*** GIVEN ENTRIES ***

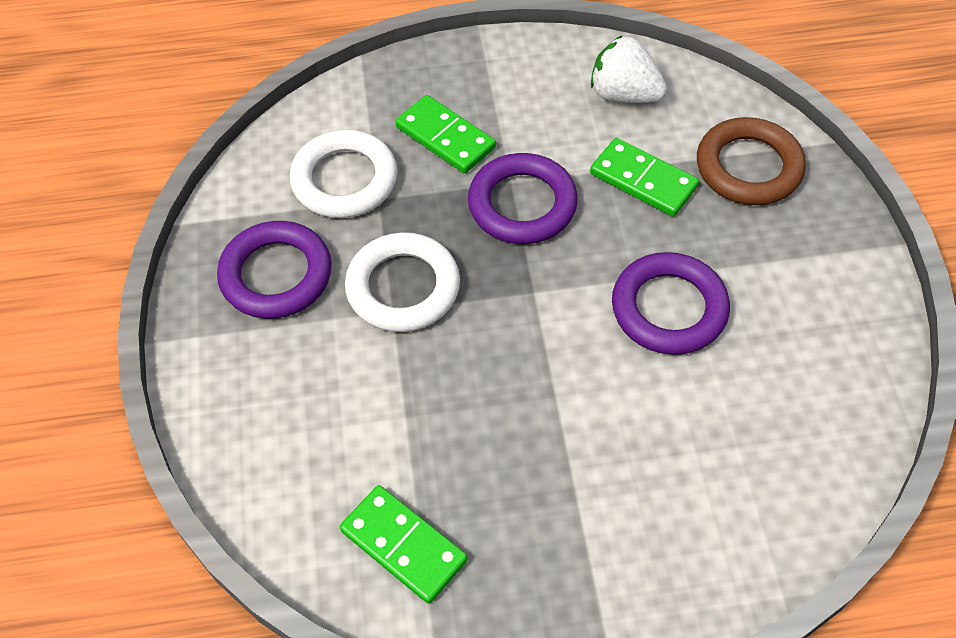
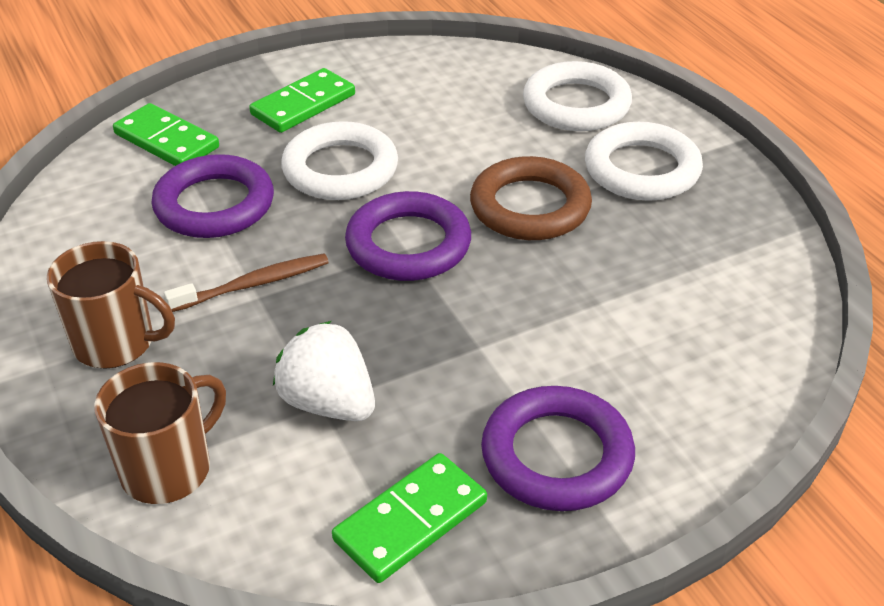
brown mug: 0 -> 2
brown toothbrush: 0 -> 1
white ring: 2 -> 3

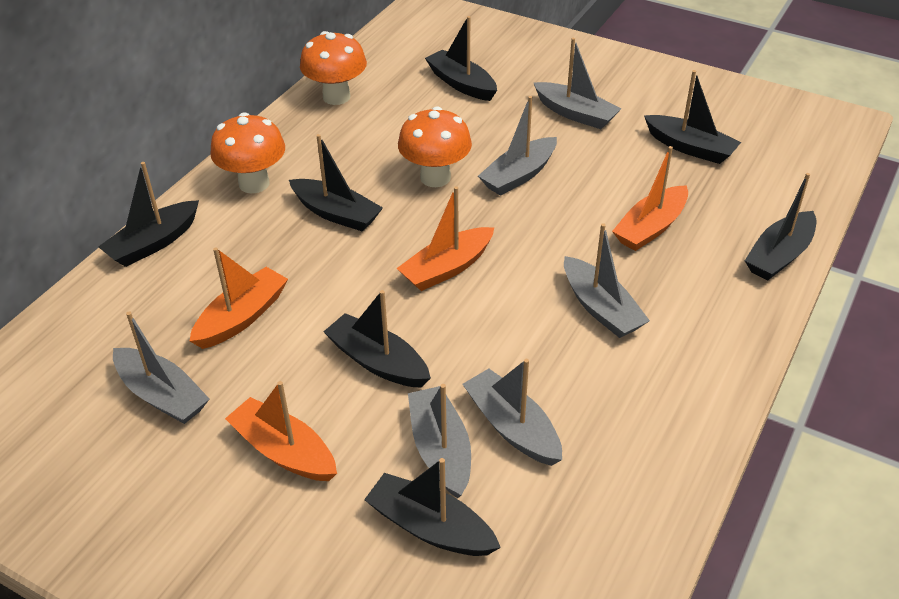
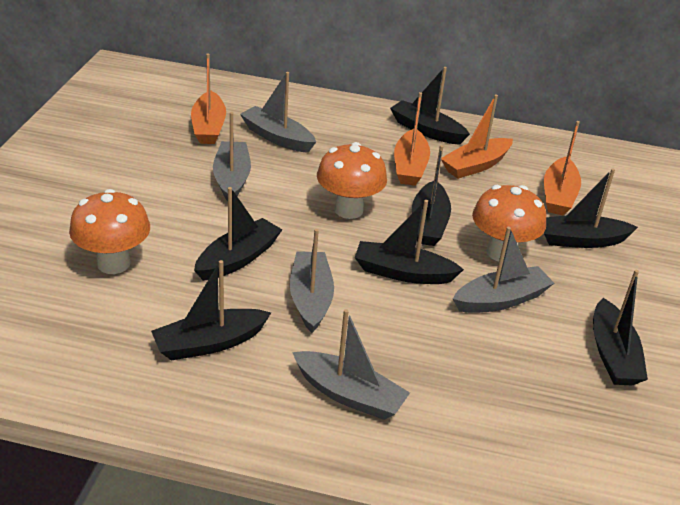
grey boat: 6 -> 5

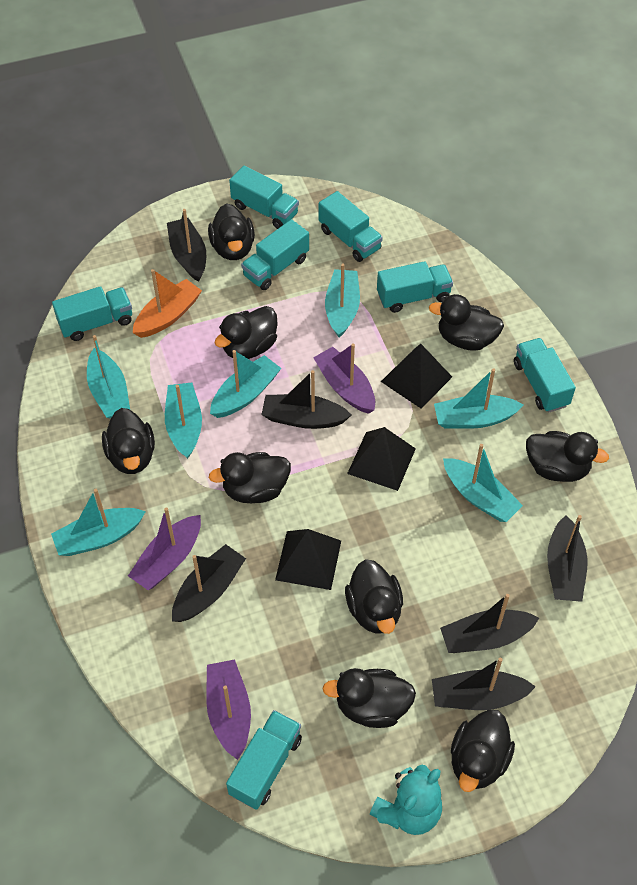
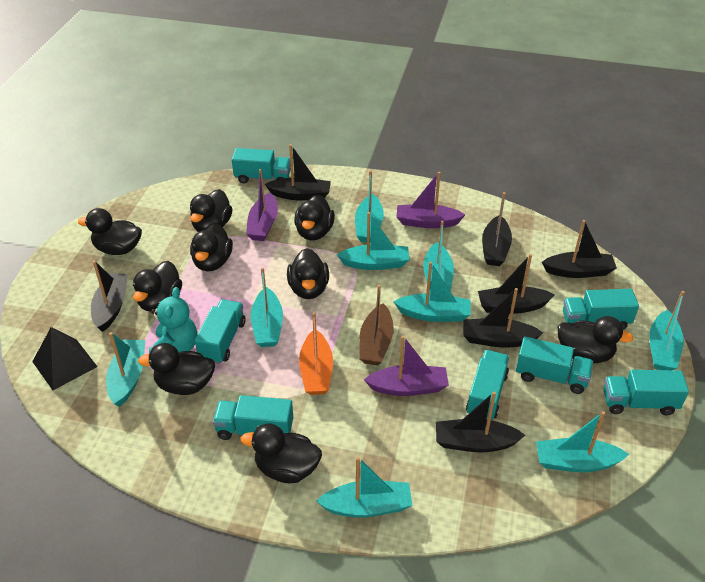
black boat: 6 -> 7
black pyramid: 3 -> 1
brown boat: 0 -> 1
turquoise boat: 7 -> 9

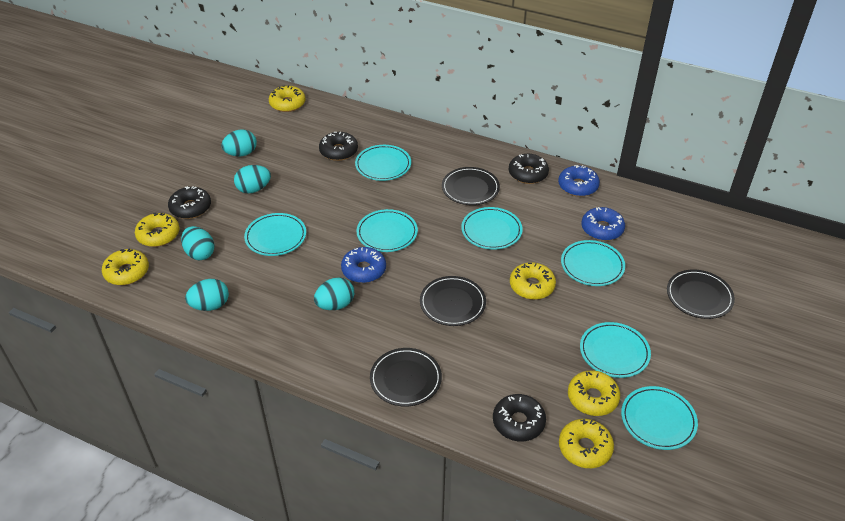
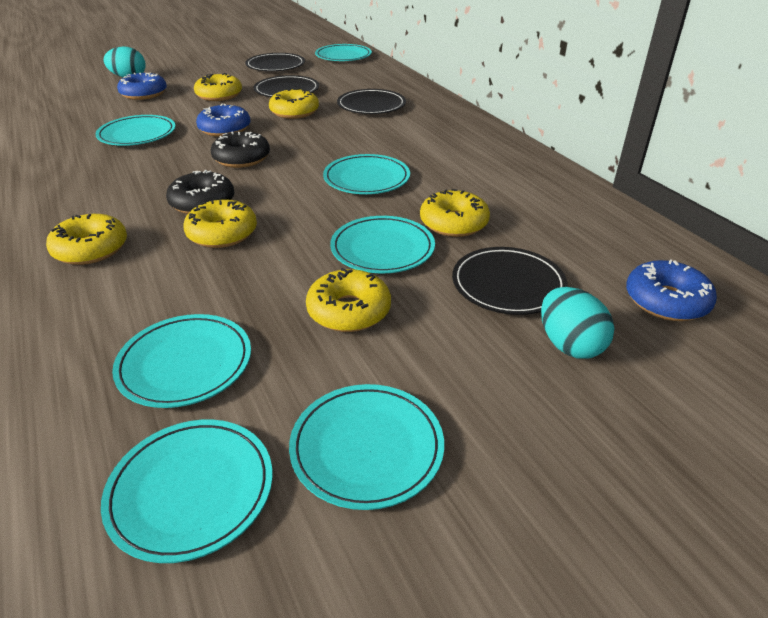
black donut: 4 -> 2
turquoise egg: 5 -> 2

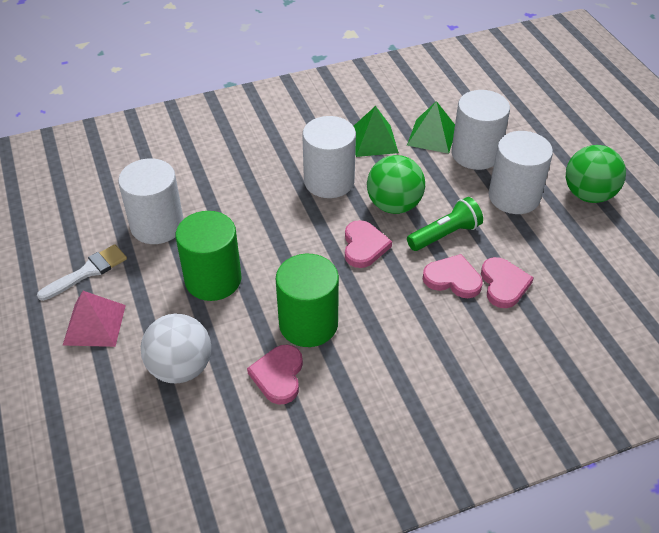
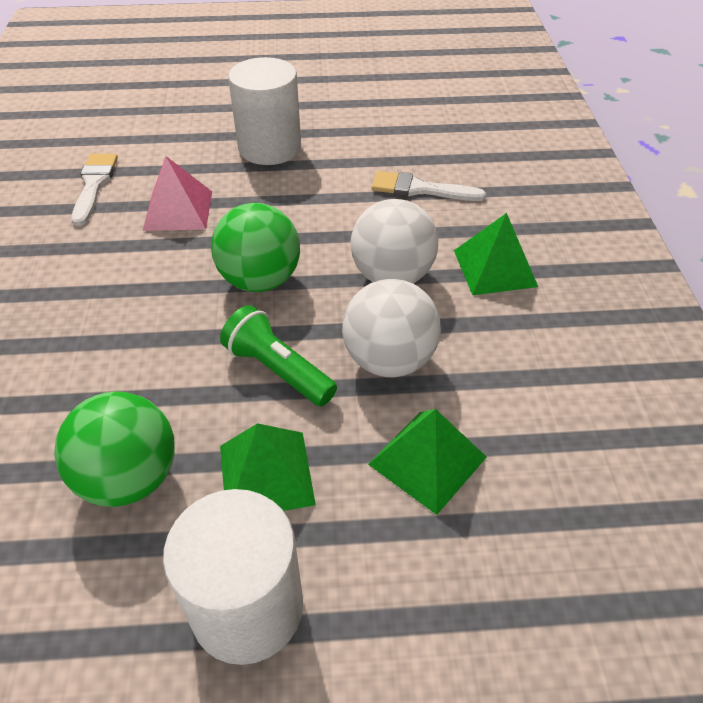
green cylinder: 2 -> 0
green pyramid: 2 -> 3
pink heart: 4 -> 0
white ball: 1 -> 2
white brush: 1 -> 2
white cylinder: 4 -> 2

*** End of GIVEN ENTRIES ***

From the listing above, pick out every line containing "cylinder".

RESULT OF THIS EXERCISE
green cylinder: 2 -> 0
white cylinder: 4 -> 2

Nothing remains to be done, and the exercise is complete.